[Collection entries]

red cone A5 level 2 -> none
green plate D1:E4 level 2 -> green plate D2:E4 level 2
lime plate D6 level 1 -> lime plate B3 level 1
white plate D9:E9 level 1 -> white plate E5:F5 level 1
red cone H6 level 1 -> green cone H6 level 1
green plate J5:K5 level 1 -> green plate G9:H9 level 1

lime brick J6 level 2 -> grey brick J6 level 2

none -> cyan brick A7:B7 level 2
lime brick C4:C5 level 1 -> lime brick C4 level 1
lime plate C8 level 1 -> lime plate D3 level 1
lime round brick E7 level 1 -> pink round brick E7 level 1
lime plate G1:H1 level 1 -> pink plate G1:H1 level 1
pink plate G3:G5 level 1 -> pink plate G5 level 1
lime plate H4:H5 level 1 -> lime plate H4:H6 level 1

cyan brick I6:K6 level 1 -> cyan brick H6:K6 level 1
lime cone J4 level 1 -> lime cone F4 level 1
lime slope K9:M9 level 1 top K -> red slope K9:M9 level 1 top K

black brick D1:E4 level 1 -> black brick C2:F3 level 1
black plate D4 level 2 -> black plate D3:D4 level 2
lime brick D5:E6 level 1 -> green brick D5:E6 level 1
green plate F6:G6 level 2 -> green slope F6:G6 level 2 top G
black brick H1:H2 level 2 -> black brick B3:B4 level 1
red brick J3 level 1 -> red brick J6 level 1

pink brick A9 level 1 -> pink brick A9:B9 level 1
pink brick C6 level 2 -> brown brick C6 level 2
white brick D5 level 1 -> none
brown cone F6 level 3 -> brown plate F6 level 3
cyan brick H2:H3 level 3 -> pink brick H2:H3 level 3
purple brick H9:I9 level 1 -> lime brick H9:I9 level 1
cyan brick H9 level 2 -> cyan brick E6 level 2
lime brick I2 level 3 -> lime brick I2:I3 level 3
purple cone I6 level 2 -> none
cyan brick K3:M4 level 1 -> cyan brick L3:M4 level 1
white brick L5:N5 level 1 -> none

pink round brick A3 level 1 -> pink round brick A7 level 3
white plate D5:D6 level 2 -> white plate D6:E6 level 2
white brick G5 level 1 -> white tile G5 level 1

Task — Without omitting anything, output the data verbatim.

Written solution —
red cone A5 level 2 -> none
green plate D1:E4 level 2 -> green plate D2:E4 level 2
lime plate D6 level 1 -> lime plate B3 level 1
white plate D9:E9 level 1 -> white plate E5:F5 level 1
red cone H6 level 1 -> green cone H6 level 1
green plate J5:K5 level 1 -> green plate G9:H9 level 1

lime brick J6 level 2 -> grey brick J6 level 2

none -> cyan brick A7:B7 level 2
lime brick C4:C5 level 1 -> lime brick C4 level 1
lime plate C8 level 1 -> lime plate D3 level 1
lime round brick E7 level 1 -> pink round brick E7 level 1
lime plate G1:H1 level 1 -> pink plate G1:H1 level 1
pink plate G3:G5 level 1 -> pink plate G5 level 1
lime plate H4:H5 level 1 -> lime plate H4:H6 level 1

cyan brick I6:K6 level 1 -> cyan brick H6:K6 level 1
lime cone J4 level 1 -> lime cone F4 level 1
lime slope K9:M9 level 1 top K -> red slope K9:M9 level 1 top K

black brick D1:E4 level 1 -> black brick C2:F3 level 1
black plate D4 level 2 -> black plate D3:D4 level 2
lime brick D5:E6 level 1 -> green brick D5:E6 level 1
green plate F6:G6 level 2 -> green slope F6:G6 level 2 top G
black brick H1:H2 level 2 -> black brick B3:B4 level 1
red brick J3 level 1 -> red brick J6 level 1

pink brick A9 level 1 -> pink brick A9:B9 level 1
pink brick C6 level 2 -> brown brick C6 level 2
white brick D5 level 1 -> none
brown cone F6 level 3 -> brown plate F6 level 3
cyan brick H2:H3 level 3 -> pink brick H2:H3 level 3
purple brick H9:I9 level 1 -> lime brick H9:I9 level 1
cyan brick H9 level 2 -> cyan brick E6 level 2
lime brick I2 level 3 -> lime brick I2:I3 level 3
purple cone I6 level 2 -> none
cyan brick K3:M4 level 1 -> cyan brick L3:M4 level 1
white brick L5:N5 level 1 -> none

pink round brick A3 level 1 -> pink round brick A7 level 3
white plate D5:D6 level 2 -> white plate D6:E6 level 2
white brick G5 level 1 -> white tile G5 level 1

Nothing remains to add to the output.